◆ Task to complete ◆
Your answer should consist solely of the lines from the one holding "KEYS pin K2: 2 -> TX" through the final line of the entries, reproduced exactly and without pictures.

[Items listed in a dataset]
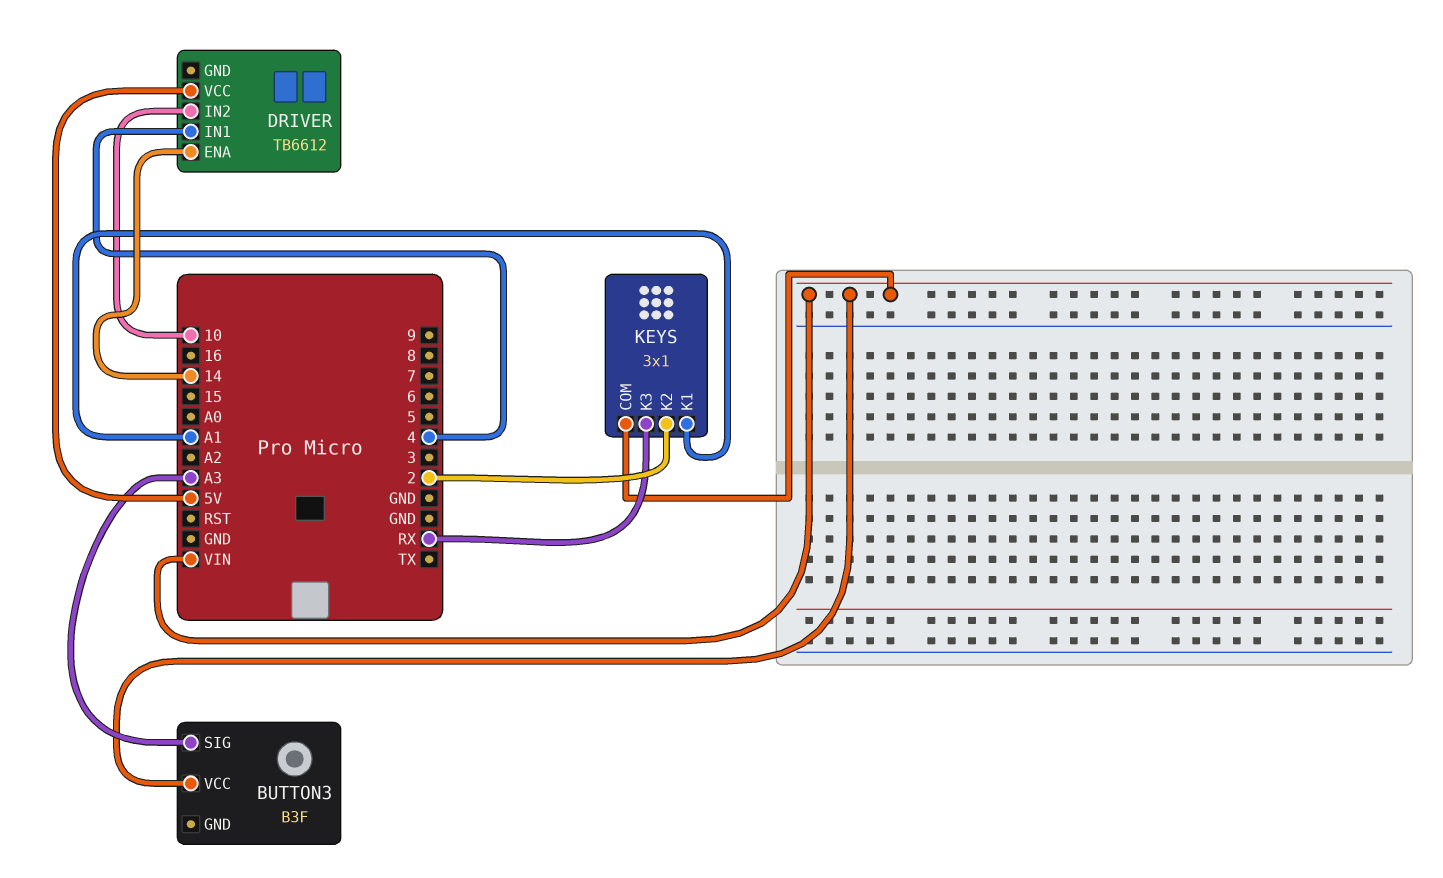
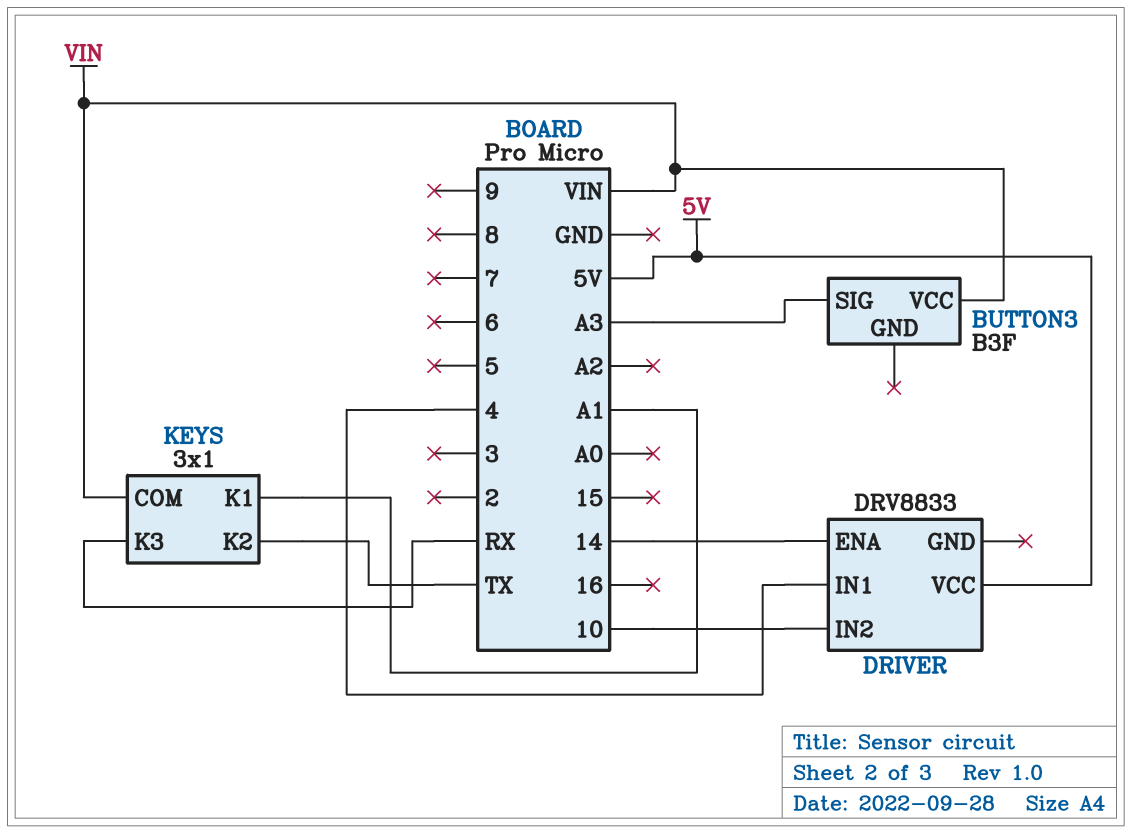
DRIVER: TB6612 -> DRV8833
KEYS pin K2: 2 -> TX

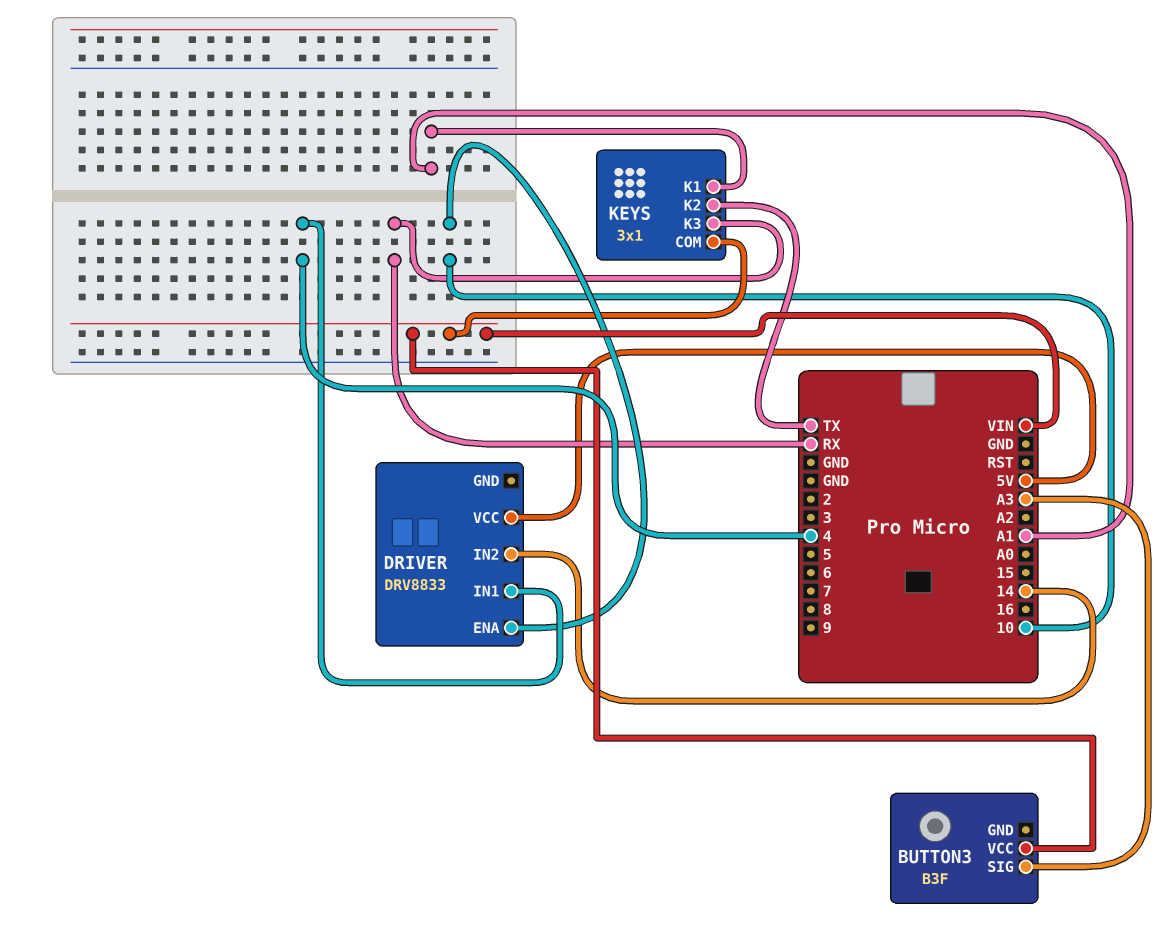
DRIVER pin ENA: 14 -> 10
DRIVER pin IN2: 10 -> 14

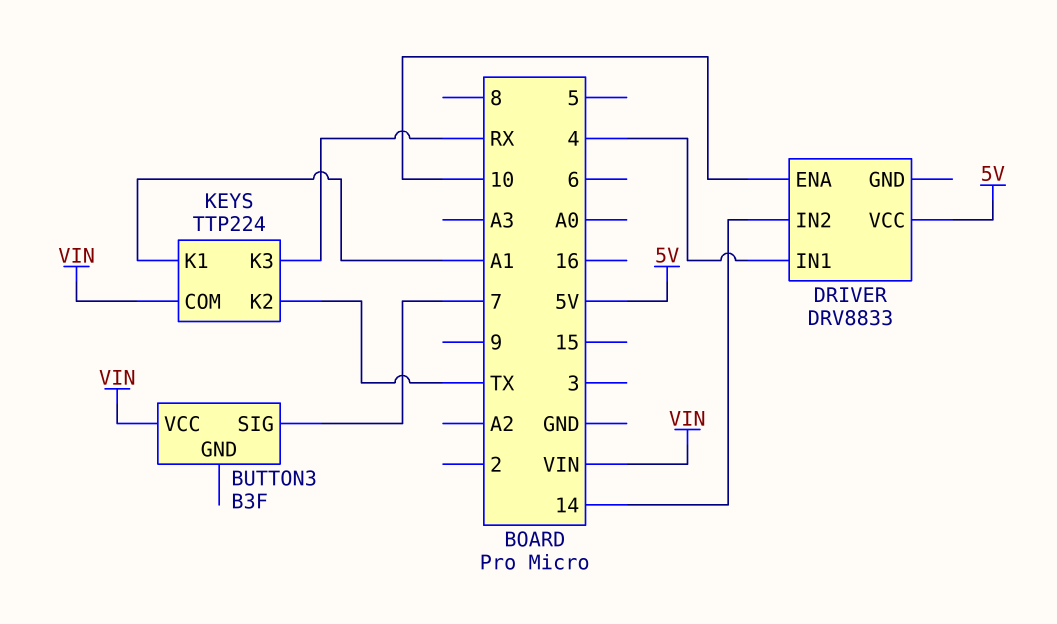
BUTTON3 pin SIG: A3 -> 7
KEYS: 3x1 -> TTP224

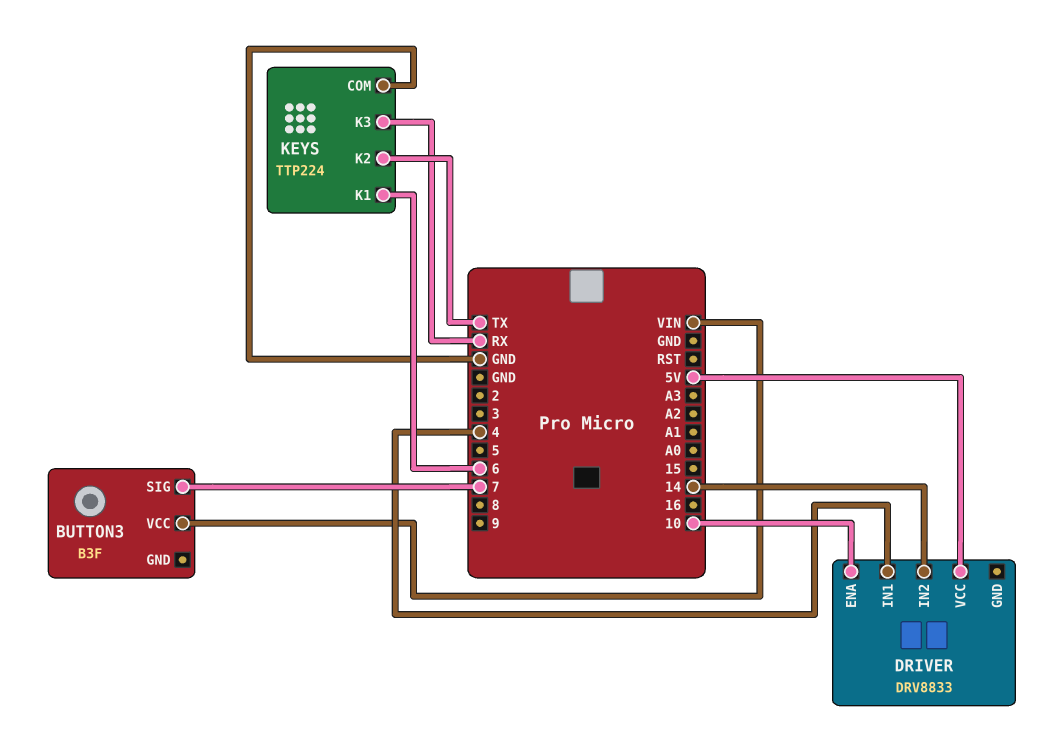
KEYS pin COM: VIN -> GND
KEYS pin K1: A1 -> 6

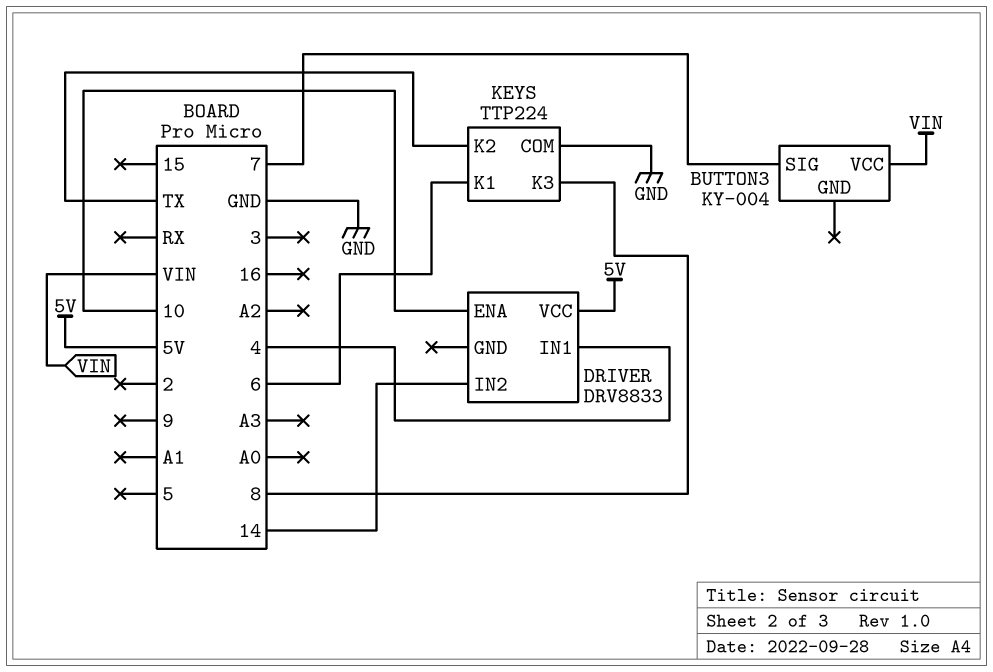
BUTTON3: B3F -> KY-004
KEYS pin K3: RX -> 8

◆ Solution below ◆
KEYS pin K2: 2 -> TX

DRIVER pin ENA: 14 -> 10
DRIVER pin IN2: 10 -> 14

BUTTON3 pin SIG: A3 -> 7
KEYS: 3x1 -> TTP224

KEYS pin COM: VIN -> GND
KEYS pin K1: A1 -> 6

BUTTON3: B3F -> KY-004
KEYS pin K3: RX -> 8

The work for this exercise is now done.